Task prompt:
Wherever the string "BUZZER" turns up in the data, copy the whole line.

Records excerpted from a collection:
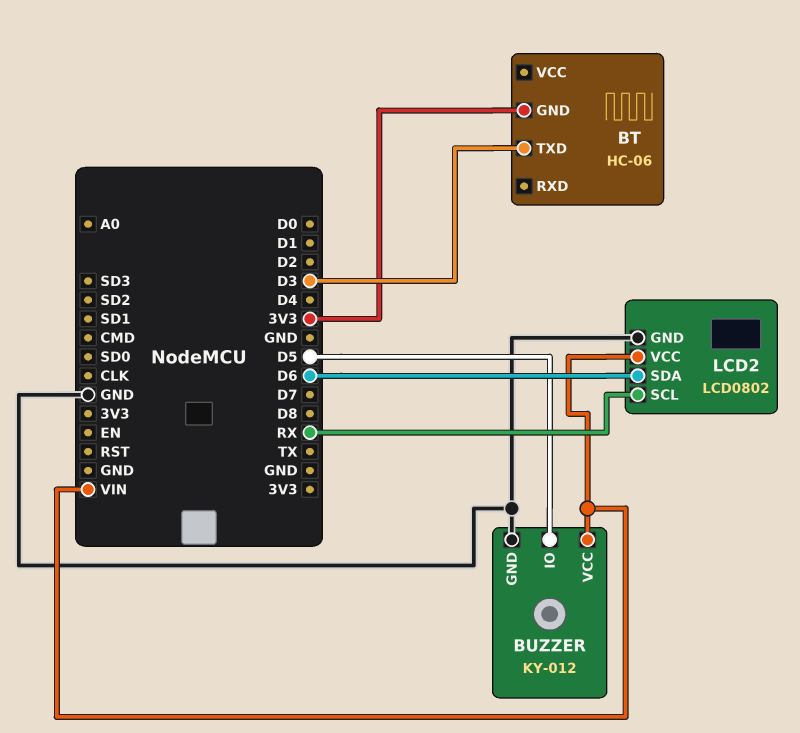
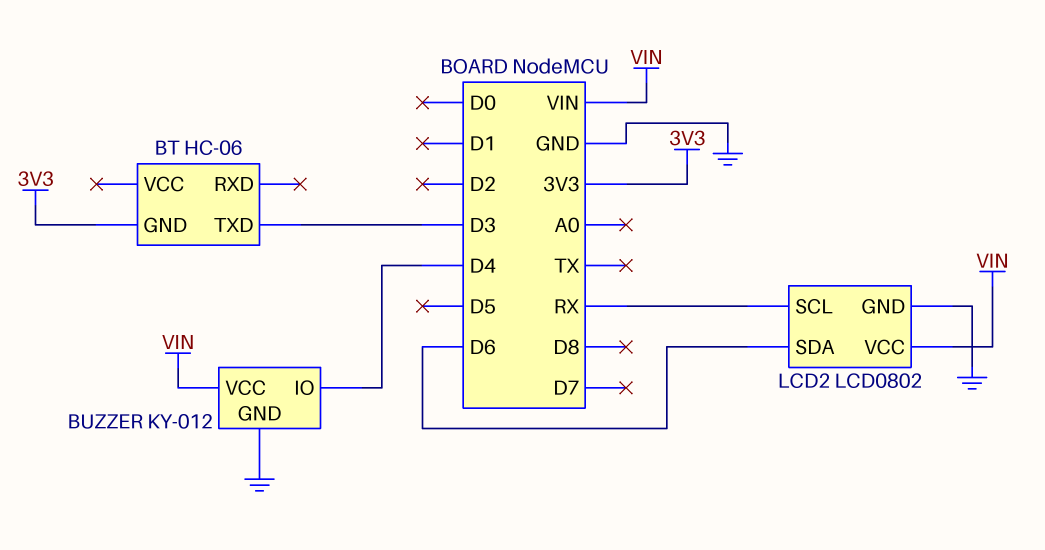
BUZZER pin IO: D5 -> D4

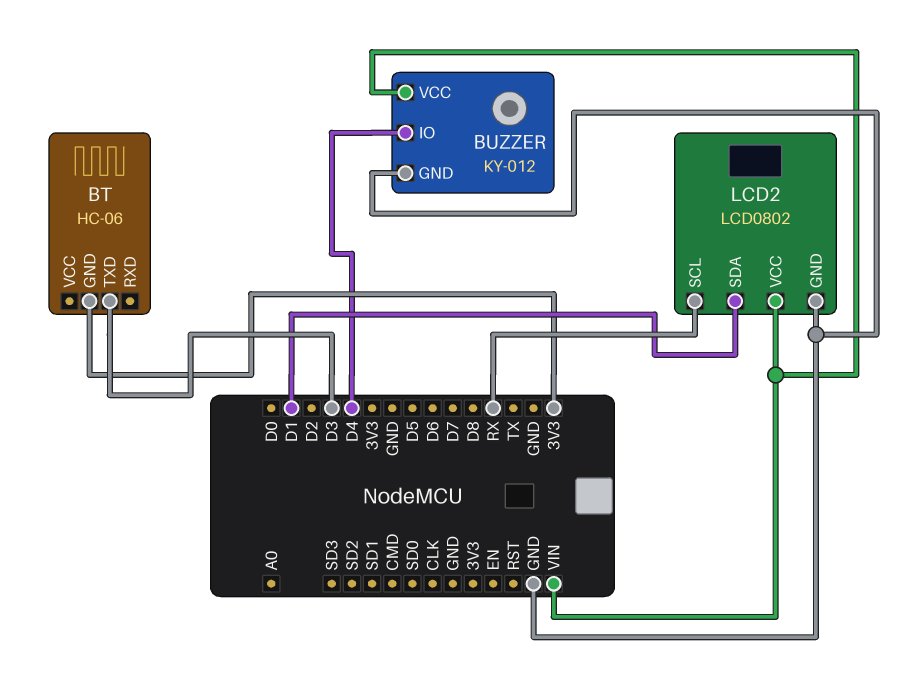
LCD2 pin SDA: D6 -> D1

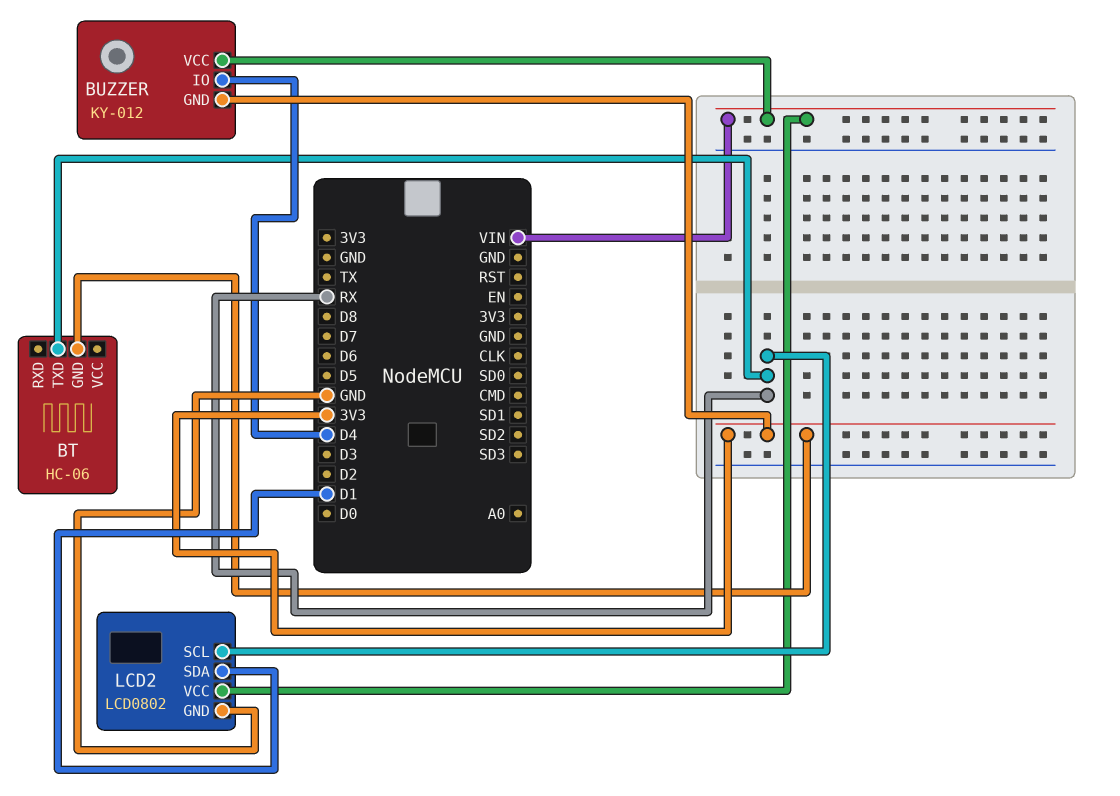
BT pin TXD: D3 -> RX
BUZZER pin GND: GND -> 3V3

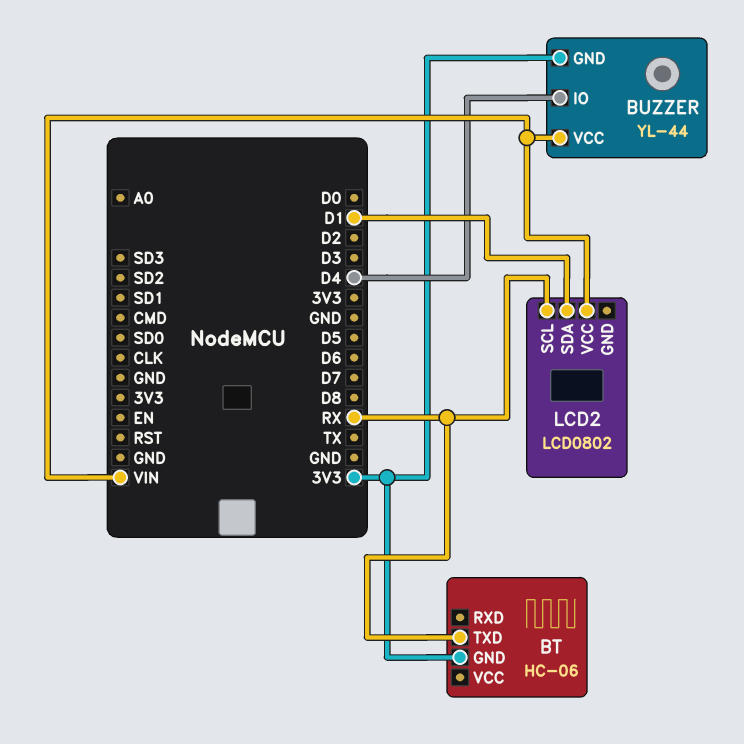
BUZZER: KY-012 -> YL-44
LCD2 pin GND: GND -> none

Solved exercise:
BUZZER pin IO: D5 -> D4
BUZZER pin GND: GND -> 3V3
BUZZER: KY-012 -> YL-44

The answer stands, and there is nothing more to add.